## ASSIGNMENT
Spot each line in the data below containing "plus" and copy it.

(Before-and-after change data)
*** Begin section ***
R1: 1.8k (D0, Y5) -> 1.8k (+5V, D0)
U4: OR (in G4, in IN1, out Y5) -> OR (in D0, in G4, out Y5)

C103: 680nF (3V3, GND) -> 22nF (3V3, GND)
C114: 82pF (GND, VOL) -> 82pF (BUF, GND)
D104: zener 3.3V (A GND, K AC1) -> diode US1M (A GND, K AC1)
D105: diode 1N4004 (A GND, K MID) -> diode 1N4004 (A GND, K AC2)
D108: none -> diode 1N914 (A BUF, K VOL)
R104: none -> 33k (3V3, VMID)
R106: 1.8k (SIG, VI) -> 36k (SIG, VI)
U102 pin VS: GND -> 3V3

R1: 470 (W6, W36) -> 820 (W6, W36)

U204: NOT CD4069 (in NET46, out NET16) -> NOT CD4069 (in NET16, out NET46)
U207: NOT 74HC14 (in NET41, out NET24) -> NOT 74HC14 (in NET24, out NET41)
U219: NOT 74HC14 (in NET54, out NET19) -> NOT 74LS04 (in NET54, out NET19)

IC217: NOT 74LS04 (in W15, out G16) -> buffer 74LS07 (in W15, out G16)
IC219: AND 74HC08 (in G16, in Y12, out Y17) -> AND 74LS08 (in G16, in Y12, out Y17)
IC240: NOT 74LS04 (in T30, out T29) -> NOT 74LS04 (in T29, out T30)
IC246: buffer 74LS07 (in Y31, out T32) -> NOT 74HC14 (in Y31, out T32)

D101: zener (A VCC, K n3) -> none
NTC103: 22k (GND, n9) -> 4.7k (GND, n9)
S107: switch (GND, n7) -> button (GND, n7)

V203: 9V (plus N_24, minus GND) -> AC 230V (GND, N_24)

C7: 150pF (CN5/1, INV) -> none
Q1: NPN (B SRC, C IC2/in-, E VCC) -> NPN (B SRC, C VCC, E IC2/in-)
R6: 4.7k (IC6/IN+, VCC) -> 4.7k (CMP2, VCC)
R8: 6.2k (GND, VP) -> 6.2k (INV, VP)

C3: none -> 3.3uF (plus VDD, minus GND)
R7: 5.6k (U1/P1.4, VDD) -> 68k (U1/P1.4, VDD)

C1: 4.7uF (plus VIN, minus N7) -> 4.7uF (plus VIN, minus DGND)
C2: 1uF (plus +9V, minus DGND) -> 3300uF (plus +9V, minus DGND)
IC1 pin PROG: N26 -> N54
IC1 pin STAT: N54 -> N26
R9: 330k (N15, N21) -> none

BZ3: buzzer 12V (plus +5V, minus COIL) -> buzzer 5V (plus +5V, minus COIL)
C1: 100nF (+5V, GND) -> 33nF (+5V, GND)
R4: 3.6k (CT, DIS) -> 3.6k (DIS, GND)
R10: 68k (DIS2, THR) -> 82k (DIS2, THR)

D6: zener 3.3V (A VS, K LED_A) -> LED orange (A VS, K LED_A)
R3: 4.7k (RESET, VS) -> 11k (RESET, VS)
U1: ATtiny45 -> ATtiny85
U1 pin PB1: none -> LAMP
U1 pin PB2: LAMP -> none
*** End section ***
## ANSWER TO THE PROBLEM
V203: 9V (plus N_24, minus GND) -> AC 230V (GND, N_24)
C3: none -> 3.3uF (plus VDD, minus GND)
C1: 4.7uF (plus VIN, minus N7) -> 4.7uF (plus VIN, minus DGND)
C2: 1uF (plus +9V, minus DGND) -> 3300uF (plus +9V, minus DGND)
BZ3: buzzer 12V (plus +5V, minus COIL) -> buzzer 5V (plus +5V, minus COIL)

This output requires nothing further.